▶ [Records to process]
╔══

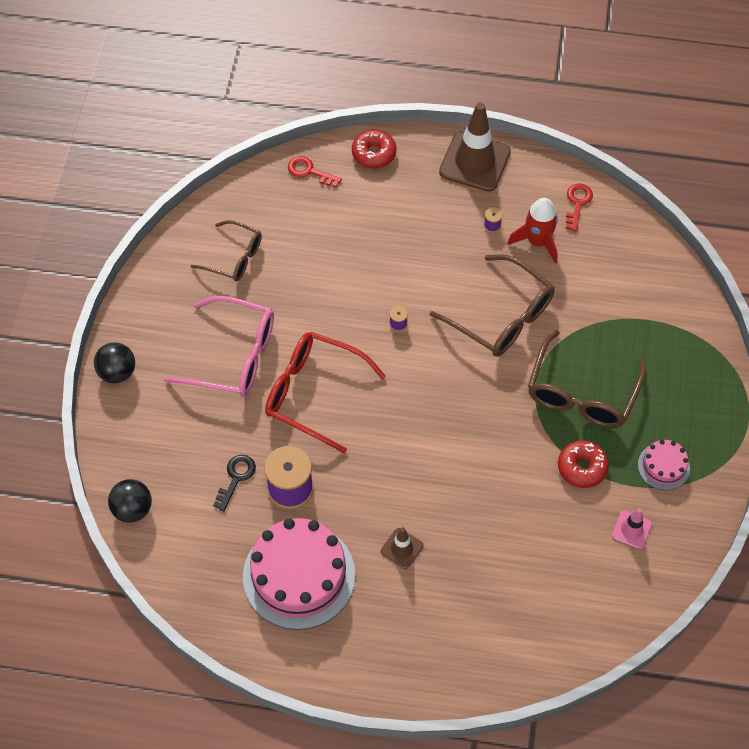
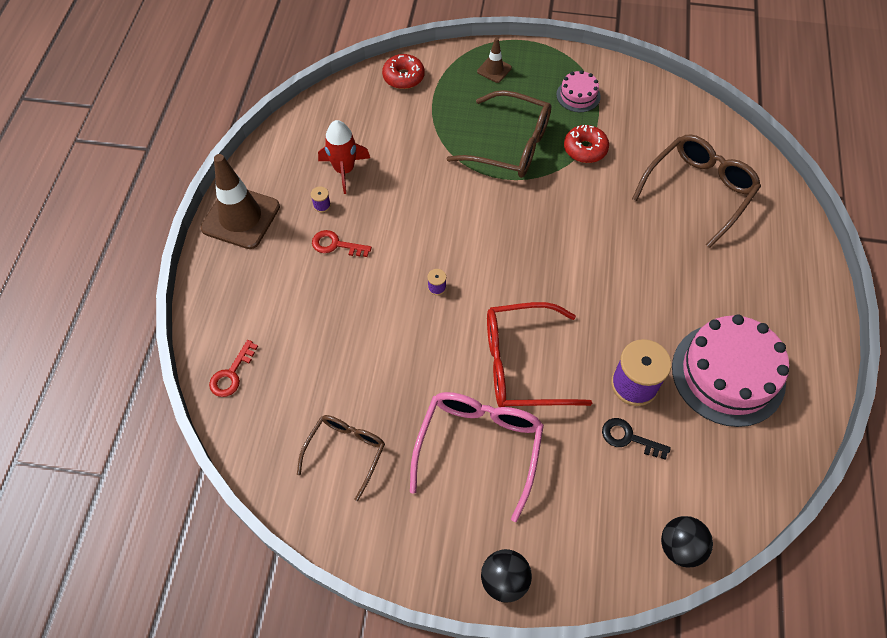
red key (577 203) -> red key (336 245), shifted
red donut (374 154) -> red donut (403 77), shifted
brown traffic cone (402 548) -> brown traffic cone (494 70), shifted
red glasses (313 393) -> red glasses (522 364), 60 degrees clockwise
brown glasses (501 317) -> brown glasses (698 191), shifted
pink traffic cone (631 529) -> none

╚══

▶ [Your instructions] Every line in the data that holds the string "shifted" should be returned.

▶ [Response for this exercise]
red key (577 203) -> red key (336 245), shifted
red donut (374 154) -> red donut (403 77), shifted
brown traffic cone (402 548) -> brown traffic cone (494 70), shifted
brown glasses (501 317) -> brown glasses (698 191), shifted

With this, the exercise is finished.